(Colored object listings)
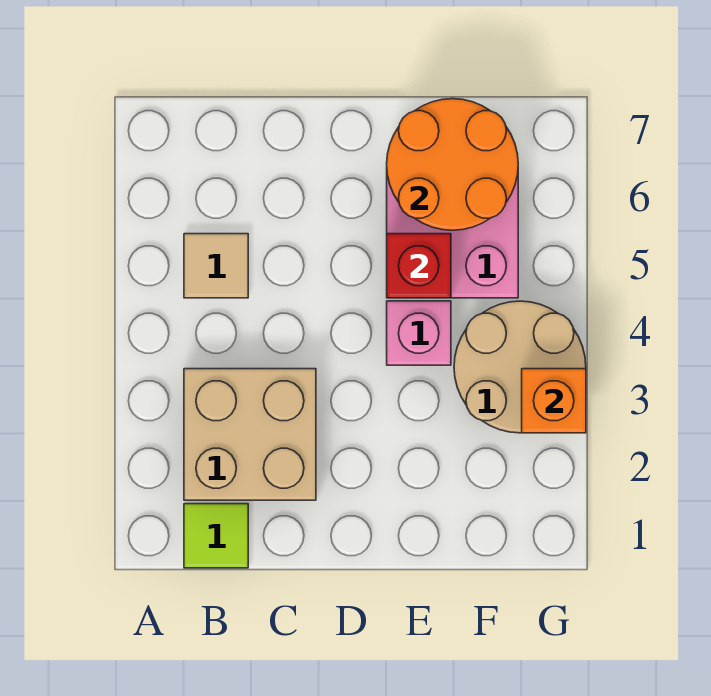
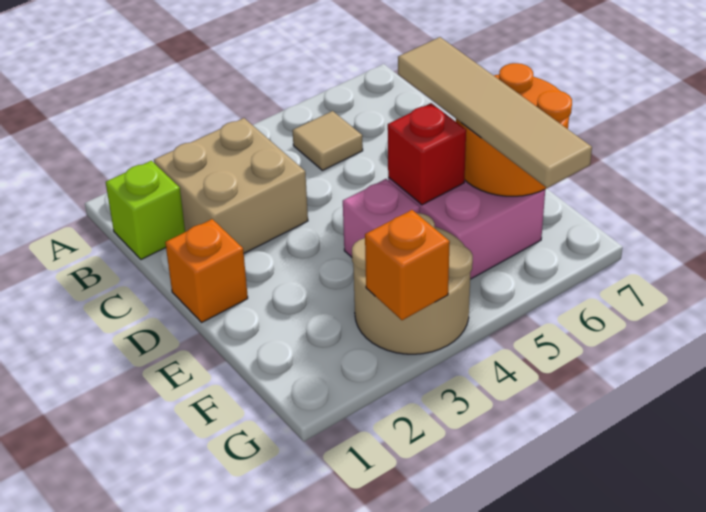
lime tile B1 level 1 -> lime brick B1 level 1
none -> orange brick D1 level 1
none -> tan tile D6:G6 level 3

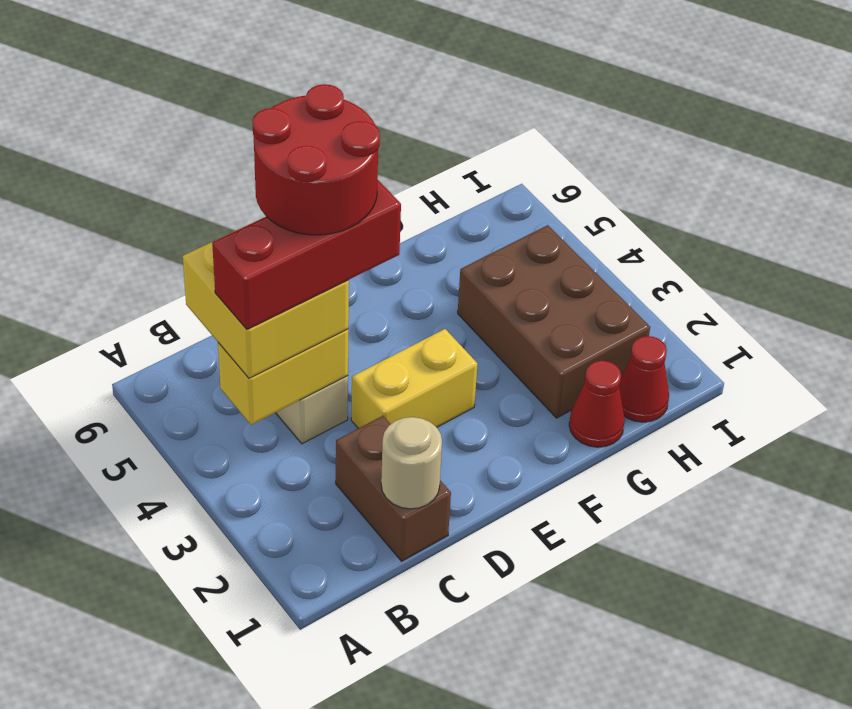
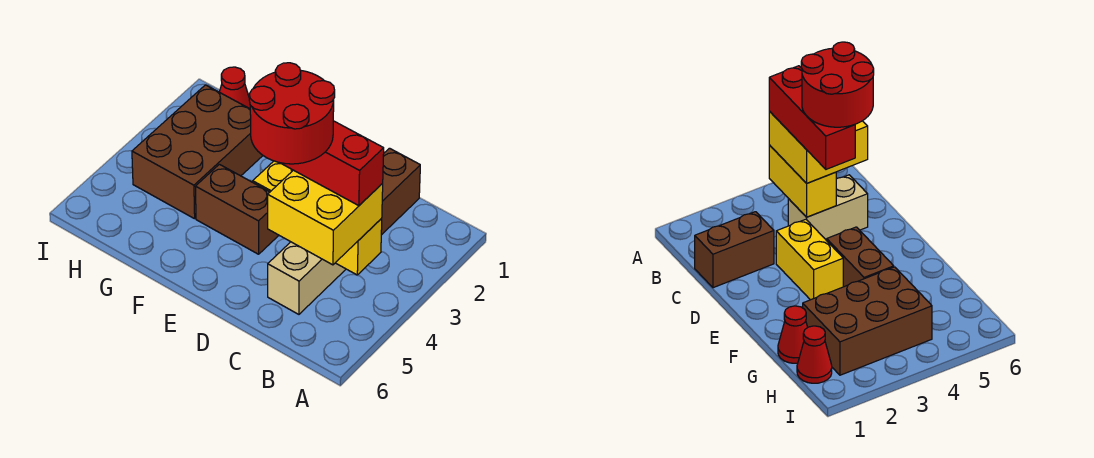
tan round brick C1 level 2 -> none
none -> brown brick E4:F4 level 1

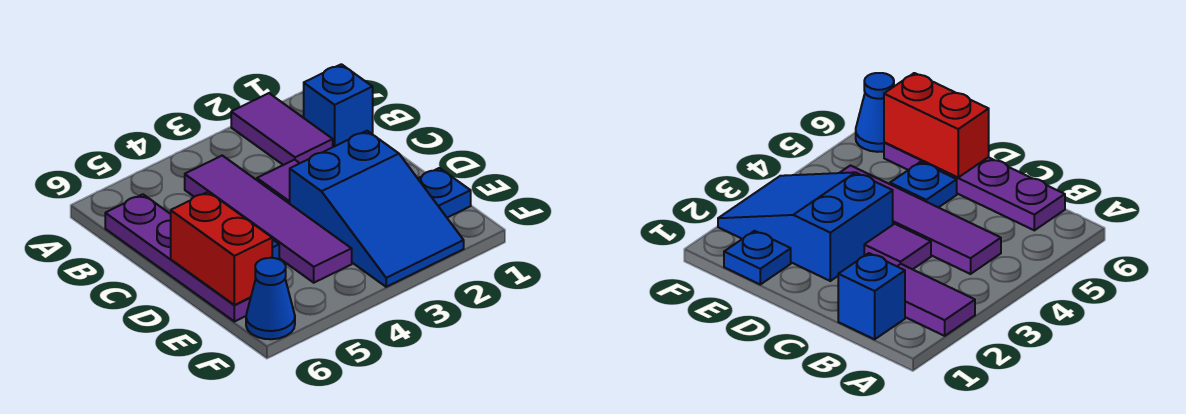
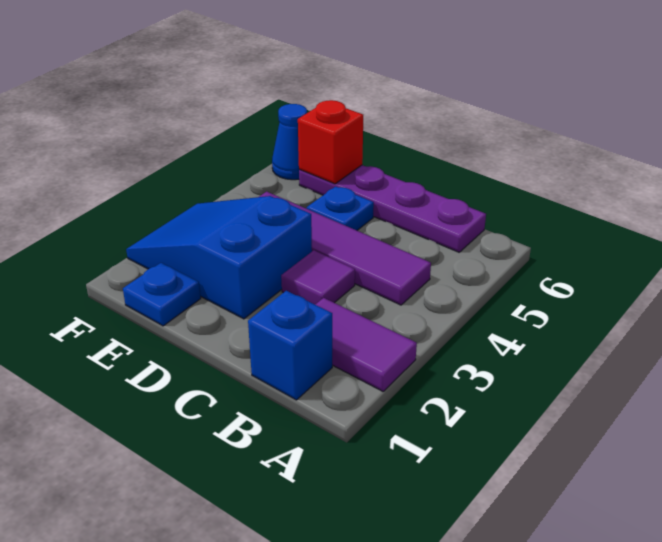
red brick D6:E6 level 2 -> red brick E6 level 2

TASK TO CARRY OUT:
Scan the records above and show every line in which the word "tile" occurs.

SOLUTION:
lime tile B1 level 1 -> lime brick B1 level 1
none -> tan tile D6:G6 level 3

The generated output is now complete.